Your goal: With the images excluded, set down every line of the listing below exactly.

_ _ _ _ _ _ _

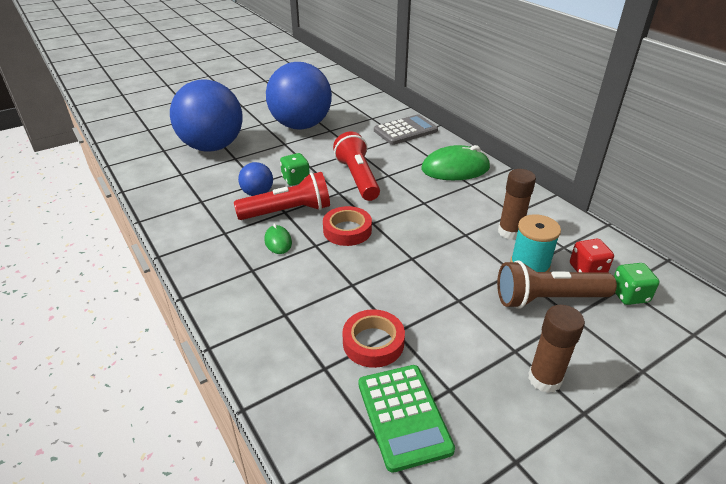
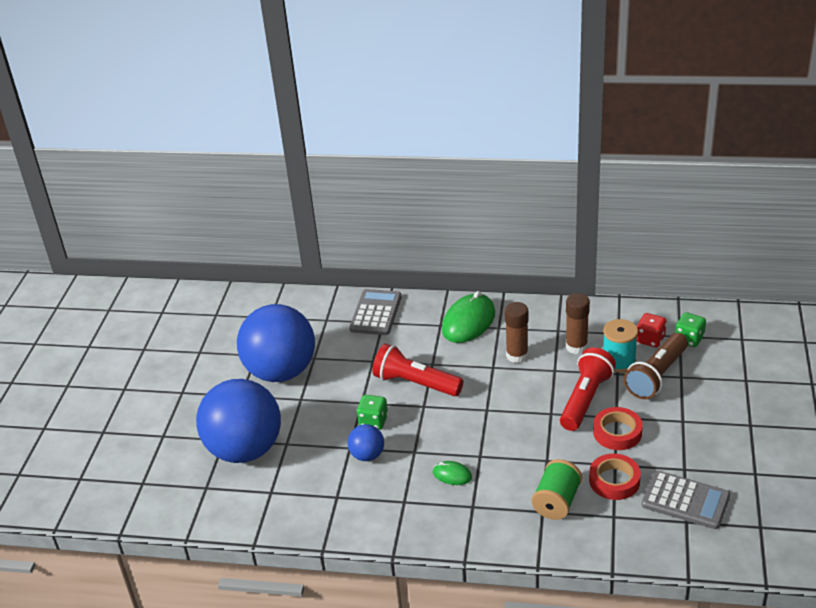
camera: 45 degrees left, 0 degrees up
(288, 212) = (417, 449): red flashlight -> red flashlight (585, 399)
(305, 317) = (556, 502): none -> green spool
(347, 230) = (481, 428): red tape -> red tape (617, 432)
(404, 416) = (685, 500): green calculator -> grey calculator
(544, 379) = (714, 423): brown glue stick -> brown glue stick (517, 355)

_ _ _ _ _ _ _

Answer space:
camera: 45 degrees left, 0 degrees up
(288, 212) = (417, 449): red flashlight -> red flashlight (585, 399)
(305, 317) = (556, 502): none -> green spool
(347, 230) = (481, 428): red tape -> red tape (617, 432)
(404, 416) = (685, 500): green calculator -> grey calculator
(544, 379) = (714, 423): brown glue stick -> brown glue stick (517, 355)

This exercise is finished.